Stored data
# # #

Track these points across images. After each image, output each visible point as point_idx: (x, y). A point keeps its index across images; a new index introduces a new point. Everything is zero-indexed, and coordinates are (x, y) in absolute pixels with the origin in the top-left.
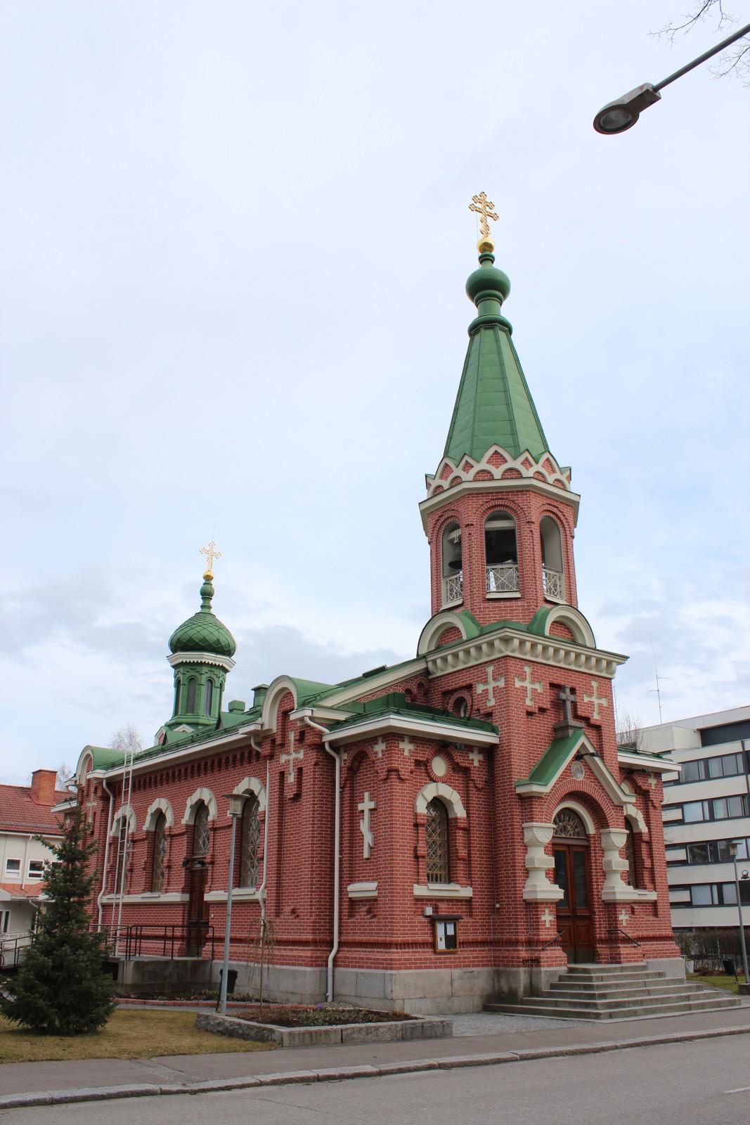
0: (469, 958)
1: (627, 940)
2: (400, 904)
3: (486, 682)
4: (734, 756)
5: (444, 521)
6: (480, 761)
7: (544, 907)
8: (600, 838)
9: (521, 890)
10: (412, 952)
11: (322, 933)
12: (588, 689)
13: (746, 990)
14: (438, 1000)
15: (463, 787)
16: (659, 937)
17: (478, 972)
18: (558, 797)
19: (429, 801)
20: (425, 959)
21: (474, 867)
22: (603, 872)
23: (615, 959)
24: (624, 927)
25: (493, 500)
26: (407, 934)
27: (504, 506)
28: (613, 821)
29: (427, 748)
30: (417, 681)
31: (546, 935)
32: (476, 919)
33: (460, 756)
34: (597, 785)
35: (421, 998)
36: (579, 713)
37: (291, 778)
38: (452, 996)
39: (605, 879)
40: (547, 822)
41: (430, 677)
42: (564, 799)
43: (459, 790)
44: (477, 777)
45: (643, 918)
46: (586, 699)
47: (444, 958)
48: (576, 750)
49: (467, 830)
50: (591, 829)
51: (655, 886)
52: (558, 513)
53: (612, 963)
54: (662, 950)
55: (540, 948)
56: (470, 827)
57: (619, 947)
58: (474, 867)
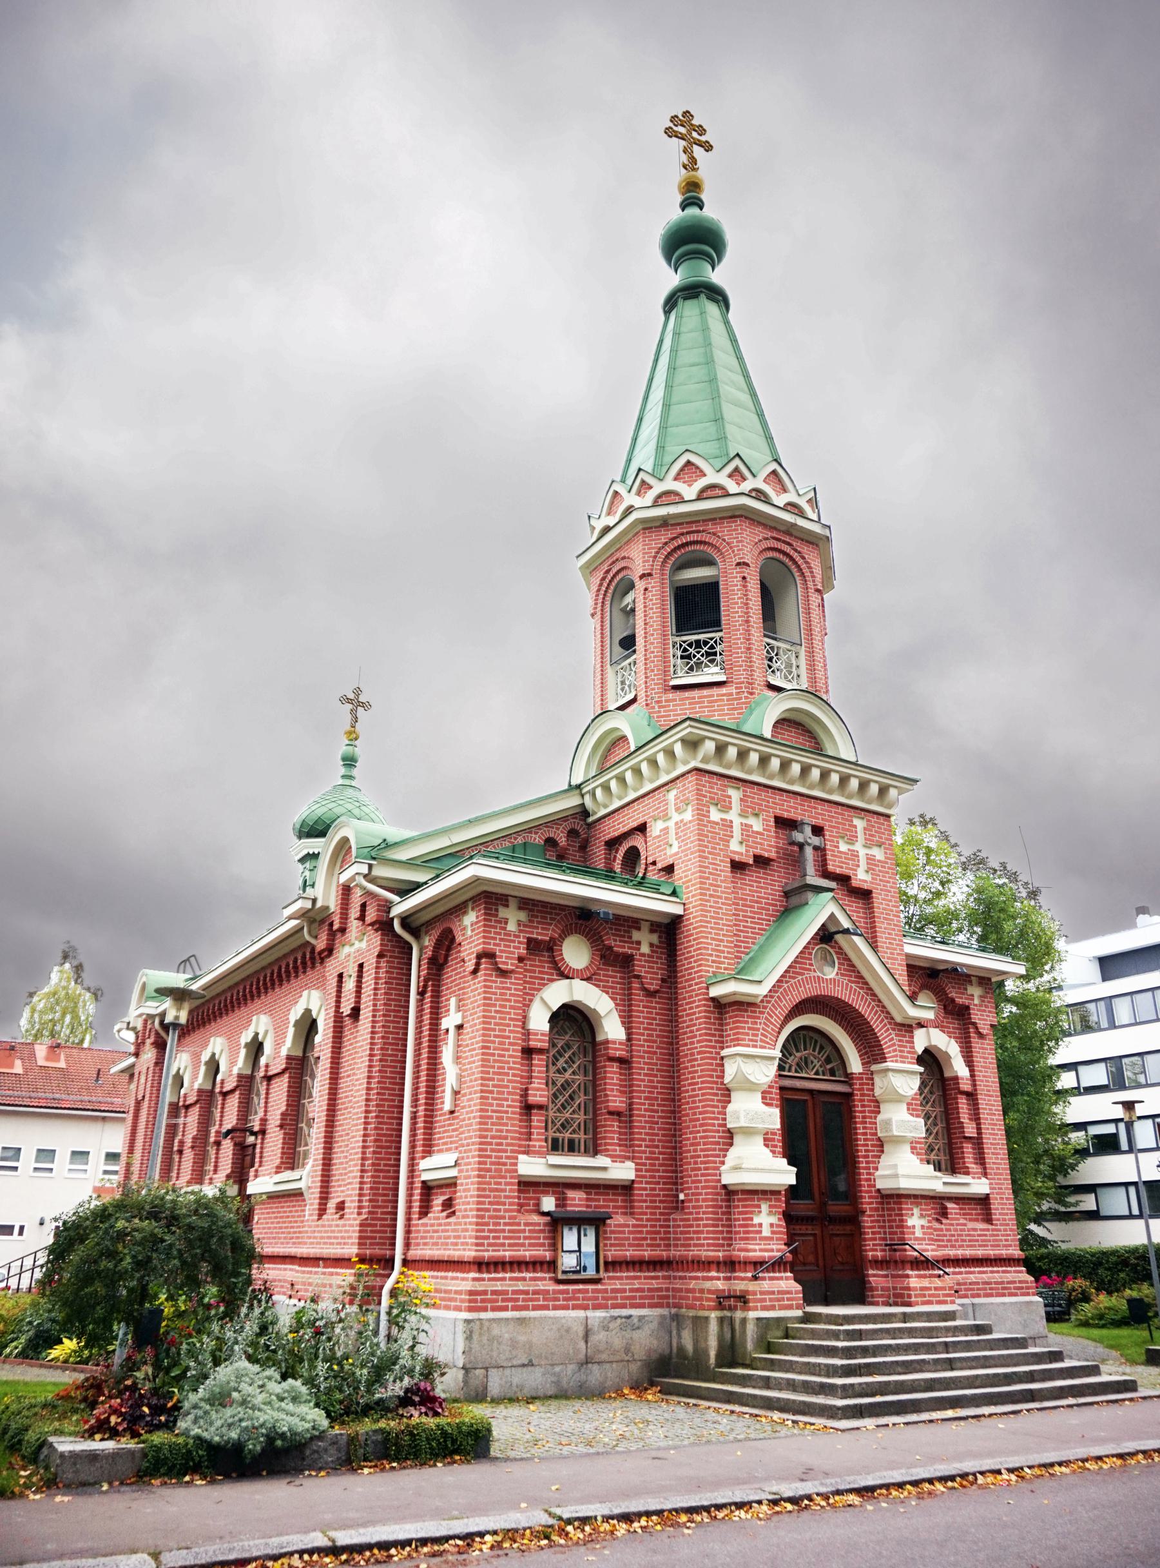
0: (624, 1291)
1: (921, 1263)
2: (491, 1190)
3: (666, 817)
4: (1150, 994)
5: (612, 578)
6: (651, 945)
7: (759, 1200)
8: (872, 1079)
9: (718, 1168)
10: (511, 1279)
11: (378, 1244)
12: (848, 830)
13: (1156, 1359)
14: (557, 1369)
15: (623, 989)
16: (995, 1260)
17: (641, 1318)
18: (787, 1005)
19: (555, 1009)
20: (535, 1292)
21: (638, 1127)
22: (879, 1139)
23: (900, 1297)
24: (917, 1239)
25: (682, 534)
26: (503, 1245)
27: (701, 542)
28: (895, 1050)
29: (551, 919)
30: (567, 826)
31: (761, 1250)
32: (641, 1220)
33: (614, 935)
34: (861, 988)
35: (524, 1365)
36: (830, 868)
37: (350, 985)
38: (587, 1363)
39: (882, 1151)
40: (764, 1047)
41: (590, 819)
42: (800, 1008)
43: (613, 993)
44: (646, 972)
45: (965, 1225)
46: (843, 847)
47: (574, 1291)
48: (819, 926)
49: (624, 1062)
50: (855, 1065)
51: (985, 1168)
52: (792, 553)
53: (896, 1304)
54: (1002, 1283)
55: (749, 1275)
56: (632, 1056)
57: (908, 1276)
58: (638, 1127)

# # #

• What to produce: Write out all of the items above again, switching "top-left" to "upper-left" and leaving everything else unchanged. Omit the pictures from your answer.

• Task response:
Track these points across images. After each image, output each visible point as point_idx: (x, y). A point keeps its index across images; a new index introduces a new point. Everything is zero-indexed, and coordinates are (x, y) in absolute pixels with the origin in the upper-left.
0: (469, 958)
1: (627, 940)
2: (400, 904)
3: (486, 682)
4: (734, 756)
5: (444, 521)
6: (480, 761)
7: (544, 907)
8: (600, 838)
9: (521, 890)
10: (412, 952)
11: (322, 933)
12: (588, 689)
13: (746, 990)
14: (438, 1000)
15: (463, 787)
16: (659, 937)
17: (478, 972)
18: (558, 797)
19: (429, 801)
20: (425, 959)
21: (474, 867)
22: (603, 872)
23: (615, 959)
24: (624, 927)
25: (493, 500)
26: (407, 934)
27: (504, 506)
28: (613, 821)
29: (427, 748)
30: (417, 681)
31: (546, 935)
32: (476, 919)
33: (460, 756)
34: (597, 785)
35: (421, 998)
36: (579, 713)
37: (291, 778)
38: (452, 996)
39: (605, 879)
40: (547, 822)
41: (430, 677)
42: (564, 799)
43: (459, 790)
44: (477, 777)
45: (643, 918)
46: (586, 699)
47: (444, 958)
48: (576, 750)
49: (467, 830)
50: (591, 829)
51: (655, 886)
52: (558, 513)
53: (612, 963)
54: (662, 950)
55: (540, 948)
56: (470, 827)
57: (619, 947)
58: (474, 867)
0: (624, 1291)
1: (921, 1263)
2: (491, 1190)
3: (666, 817)
4: (1150, 994)
5: (612, 578)
6: (651, 945)
7: (759, 1200)
8: (872, 1079)
9: (718, 1168)
10: (511, 1279)
11: (378, 1244)
12: (848, 830)
13: (1156, 1359)
14: (557, 1369)
15: (623, 989)
16: (995, 1260)
17: (641, 1318)
18: (787, 1005)
19: (555, 1009)
20: (535, 1292)
21: (638, 1127)
22: (879, 1139)
23: (900, 1297)
24: (917, 1239)
25: (682, 534)
26: (503, 1245)
27: (701, 542)
28: (895, 1050)
29: (551, 919)
30: (567, 826)
31: (761, 1250)
32: (641, 1220)
33: (614, 935)
34: (861, 988)
35: (524, 1365)
36: (830, 868)
37: (350, 985)
38: (587, 1363)
39: (882, 1151)
40: (764, 1047)
41: (590, 819)
42: (800, 1008)
43: (613, 993)
44: (646, 972)
45: (965, 1225)
46: (843, 847)
47: (574, 1291)
48: (819, 926)
49: (624, 1062)
50: (855, 1065)
51: (985, 1168)
52: (792, 553)
53: (896, 1304)
54: (1002, 1283)
55: (749, 1275)
56: (632, 1056)
57: (908, 1276)
58: (638, 1127)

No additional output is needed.